'''

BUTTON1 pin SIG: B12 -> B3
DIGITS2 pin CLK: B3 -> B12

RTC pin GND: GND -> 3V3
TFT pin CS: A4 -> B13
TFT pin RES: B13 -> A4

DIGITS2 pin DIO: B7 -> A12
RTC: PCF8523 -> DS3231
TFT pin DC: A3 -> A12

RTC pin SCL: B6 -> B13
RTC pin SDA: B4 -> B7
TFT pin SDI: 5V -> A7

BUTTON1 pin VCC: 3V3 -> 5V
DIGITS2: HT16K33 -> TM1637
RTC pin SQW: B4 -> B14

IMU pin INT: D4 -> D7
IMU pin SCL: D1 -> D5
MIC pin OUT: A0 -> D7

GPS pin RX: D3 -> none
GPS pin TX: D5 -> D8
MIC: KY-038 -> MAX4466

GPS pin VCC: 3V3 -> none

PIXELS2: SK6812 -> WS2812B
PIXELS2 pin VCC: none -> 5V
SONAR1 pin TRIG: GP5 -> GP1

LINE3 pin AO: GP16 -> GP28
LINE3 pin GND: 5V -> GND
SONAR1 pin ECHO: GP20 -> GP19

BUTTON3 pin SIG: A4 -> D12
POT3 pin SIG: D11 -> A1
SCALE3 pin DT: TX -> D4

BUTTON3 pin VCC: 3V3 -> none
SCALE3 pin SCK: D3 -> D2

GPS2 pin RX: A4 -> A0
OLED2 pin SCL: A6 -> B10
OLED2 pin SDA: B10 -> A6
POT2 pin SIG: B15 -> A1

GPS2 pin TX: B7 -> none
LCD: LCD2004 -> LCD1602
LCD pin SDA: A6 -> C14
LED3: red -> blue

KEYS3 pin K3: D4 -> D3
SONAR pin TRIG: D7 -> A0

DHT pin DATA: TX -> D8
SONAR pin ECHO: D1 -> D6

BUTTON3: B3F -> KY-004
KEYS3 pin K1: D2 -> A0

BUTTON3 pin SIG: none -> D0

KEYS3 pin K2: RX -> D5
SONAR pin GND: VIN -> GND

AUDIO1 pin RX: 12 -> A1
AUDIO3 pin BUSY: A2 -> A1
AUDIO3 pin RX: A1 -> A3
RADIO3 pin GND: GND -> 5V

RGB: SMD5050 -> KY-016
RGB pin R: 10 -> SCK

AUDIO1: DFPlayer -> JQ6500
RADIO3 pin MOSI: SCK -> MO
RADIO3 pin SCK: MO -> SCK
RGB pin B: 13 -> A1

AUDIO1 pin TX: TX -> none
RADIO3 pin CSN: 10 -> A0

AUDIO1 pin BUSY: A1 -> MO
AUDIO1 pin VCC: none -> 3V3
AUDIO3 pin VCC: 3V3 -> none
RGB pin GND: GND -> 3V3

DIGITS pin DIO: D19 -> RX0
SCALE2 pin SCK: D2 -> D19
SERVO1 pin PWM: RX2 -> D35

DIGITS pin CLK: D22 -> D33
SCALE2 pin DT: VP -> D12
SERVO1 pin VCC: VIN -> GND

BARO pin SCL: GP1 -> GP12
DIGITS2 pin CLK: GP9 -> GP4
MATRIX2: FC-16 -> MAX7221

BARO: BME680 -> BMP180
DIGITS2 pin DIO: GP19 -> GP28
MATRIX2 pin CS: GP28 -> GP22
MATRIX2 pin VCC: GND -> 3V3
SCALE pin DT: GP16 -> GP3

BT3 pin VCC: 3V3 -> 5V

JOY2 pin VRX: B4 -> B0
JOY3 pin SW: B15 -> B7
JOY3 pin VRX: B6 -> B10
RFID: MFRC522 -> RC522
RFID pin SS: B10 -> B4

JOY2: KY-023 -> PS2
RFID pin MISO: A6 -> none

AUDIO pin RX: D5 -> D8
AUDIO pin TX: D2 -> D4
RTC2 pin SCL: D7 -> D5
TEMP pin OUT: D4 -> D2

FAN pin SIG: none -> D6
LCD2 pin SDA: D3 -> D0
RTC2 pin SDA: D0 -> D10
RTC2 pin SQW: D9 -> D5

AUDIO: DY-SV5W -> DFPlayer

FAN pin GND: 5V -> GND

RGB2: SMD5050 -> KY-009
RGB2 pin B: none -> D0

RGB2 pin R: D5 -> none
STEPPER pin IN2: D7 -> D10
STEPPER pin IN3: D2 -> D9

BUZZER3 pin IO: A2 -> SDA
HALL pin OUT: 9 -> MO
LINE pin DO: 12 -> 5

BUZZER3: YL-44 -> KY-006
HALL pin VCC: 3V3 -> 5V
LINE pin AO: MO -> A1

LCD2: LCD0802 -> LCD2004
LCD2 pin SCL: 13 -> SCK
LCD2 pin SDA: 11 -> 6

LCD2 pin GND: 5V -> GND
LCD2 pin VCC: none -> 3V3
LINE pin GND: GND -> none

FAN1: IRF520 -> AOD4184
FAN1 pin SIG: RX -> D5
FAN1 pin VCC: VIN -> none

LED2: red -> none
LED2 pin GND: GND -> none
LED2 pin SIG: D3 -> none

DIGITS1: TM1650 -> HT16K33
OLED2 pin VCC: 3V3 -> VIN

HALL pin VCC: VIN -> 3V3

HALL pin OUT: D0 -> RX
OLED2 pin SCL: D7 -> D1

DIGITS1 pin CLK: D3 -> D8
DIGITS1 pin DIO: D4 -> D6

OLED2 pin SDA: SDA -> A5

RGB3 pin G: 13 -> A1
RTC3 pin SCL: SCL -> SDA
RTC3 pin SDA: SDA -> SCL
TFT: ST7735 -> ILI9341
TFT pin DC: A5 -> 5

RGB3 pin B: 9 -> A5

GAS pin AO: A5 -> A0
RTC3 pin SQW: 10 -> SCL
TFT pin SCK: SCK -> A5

'''

> _Instructions to follow_:
All of the material above should be transcribed exactly, with no line omitted.

> _Response to this exercise_:
BUTTON1 pin SIG: B12 -> B3
DIGITS2 pin CLK: B3 -> B12

RTC pin GND: GND -> 3V3
TFT pin CS: A4 -> B13
TFT pin RES: B13 -> A4

DIGITS2 pin DIO: B7 -> A12
RTC: PCF8523 -> DS3231
TFT pin DC: A3 -> A12

RTC pin SCL: B6 -> B13
RTC pin SDA: B4 -> B7
TFT pin SDI: 5V -> A7

BUTTON1 pin VCC: 3V3 -> 5V
DIGITS2: HT16K33 -> TM1637
RTC pin SQW: B4 -> B14

IMU pin INT: D4 -> D7
IMU pin SCL: D1 -> D5
MIC pin OUT: A0 -> D7

GPS pin RX: D3 -> none
GPS pin TX: D5 -> D8
MIC: KY-038 -> MAX4466

GPS pin VCC: 3V3 -> none

PIXELS2: SK6812 -> WS2812B
PIXELS2 pin VCC: none -> 5V
SONAR1 pin TRIG: GP5 -> GP1

LINE3 pin AO: GP16 -> GP28
LINE3 pin GND: 5V -> GND
SONAR1 pin ECHO: GP20 -> GP19

BUTTON3 pin SIG: A4 -> D12
POT3 pin SIG: D11 -> A1
SCALE3 pin DT: TX -> D4

BUTTON3 pin VCC: 3V3 -> none
SCALE3 pin SCK: D3 -> D2

GPS2 pin RX: A4 -> A0
OLED2 pin SCL: A6 -> B10
OLED2 pin SDA: B10 -> A6
POT2 pin SIG: B15 -> A1

GPS2 pin TX: B7 -> none
LCD: LCD2004 -> LCD1602
LCD pin SDA: A6 -> C14
LED3: red -> blue

KEYS3 pin K3: D4 -> D3
SONAR pin TRIG: D7 -> A0

DHT pin DATA: TX -> D8
SONAR pin ECHO: D1 -> D6

BUTTON3: B3F -> KY-004
KEYS3 pin K1: D2 -> A0

BUTTON3 pin SIG: none -> D0

KEYS3 pin K2: RX -> D5
SONAR pin GND: VIN -> GND

AUDIO1 pin RX: 12 -> A1
AUDIO3 pin BUSY: A2 -> A1
AUDIO3 pin RX: A1 -> A3
RADIO3 pin GND: GND -> 5V

RGB: SMD5050 -> KY-016
RGB pin R: 10 -> SCK

AUDIO1: DFPlayer -> JQ6500
RADIO3 pin MOSI: SCK -> MO
RADIO3 pin SCK: MO -> SCK
RGB pin B: 13 -> A1

AUDIO1 pin TX: TX -> none
RADIO3 pin CSN: 10 -> A0

AUDIO1 pin BUSY: A1 -> MO
AUDIO1 pin VCC: none -> 3V3
AUDIO3 pin VCC: 3V3 -> none
RGB pin GND: GND -> 3V3

DIGITS pin DIO: D19 -> RX0
SCALE2 pin SCK: D2 -> D19
SERVO1 pin PWM: RX2 -> D35

DIGITS pin CLK: D22 -> D33
SCALE2 pin DT: VP -> D12
SERVO1 pin VCC: VIN -> GND

BARO pin SCL: GP1 -> GP12
DIGITS2 pin CLK: GP9 -> GP4
MATRIX2: FC-16 -> MAX7221

BARO: BME680 -> BMP180
DIGITS2 pin DIO: GP19 -> GP28
MATRIX2 pin CS: GP28 -> GP22
MATRIX2 pin VCC: GND -> 3V3
SCALE pin DT: GP16 -> GP3

BT3 pin VCC: 3V3 -> 5V

JOY2 pin VRX: B4 -> B0
JOY3 pin SW: B15 -> B7
JOY3 pin VRX: B6 -> B10
RFID: MFRC522 -> RC522
RFID pin SS: B10 -> B4

JOY2: KY-023 -> PS2
RFID pin MISO: A6 -> none

AUDIO pin RX: D5 -> D8
AUDIO pin TX: D2 -> D4
RTC2 pin SCL: D7 -> D5
TEMP pin OUT: D4 -> D2

FAN pin SIG: none -> D6
LCD2 pin SDA: D3 -> D0
RTC2 pin SDA: D0 -> D10
RTC2 pin SQW: D9 -> D5

AUDIO: DY-SV5W -> DFPlayer

FAN pin GND: 5V -> GND

RGB2: SMD5050 -> KY-009
RGB2 pin B: none -> D0

RGB2 pin R: D5 -> none
STEPPER pin IN2: D7 -> D10
STEPPER pin IN3: D2 -> D9

BUZZER3 pin IO: A2 -> SDA
HALL pin OUT: 9 -> MO
LINE pin DO: 12 -> 5

BUZZER3: YL-44 -> KY-006
HALL pin VCC: 3V3 -> 5V
LINE pin AO: MO -> A1

LCD2: LCD0802 -> LCD2004
LCD2 pin SCL: 13 -> SCK
LCD2 pin SDA: 11 -> 6

LCD2 pin GND: 5V -> GND
LCD2 pin VCC: none -> 3V3
LINE pin GND: GND -> none

FAN1: IRF520 -> AOD4184
FAN1 pin SIG: RX -> D5
FAN1 pin VCC: VIN -> none

LED2: red -> none
LED2 pin GND: GND -> none
LED2 pin SIG: D3 -> none

DIGITS1: TM1650 -> HT16K33
OLED2 pin VCC: 3V3 -> VIN

HALL pin VCC: VIN -> 3V3

HALL pin OUT: D0 -> RX
OLED2 pin SCL: D7 -> D1

DIGITS1 pin CLK: D3 -> D8
DIGITS1 pin DIO: D4 -> D6

OLED2 pin SDA: SDA -> A5

RGB3 pin G: 13 -> A1
RTC3 pin SCL: SCL -> SDA
RTC3 pin SDA: SDA -> SCL
TFT: ST7735 -> ILI9341
TFT pin DC: A5 -> 5

RGB3 pin B: 9 -> A5

GAS pin AO: A5 -> A0
RTC3 pin SQW: 10 -> SCL
TFT pin SCK: SCK -> A5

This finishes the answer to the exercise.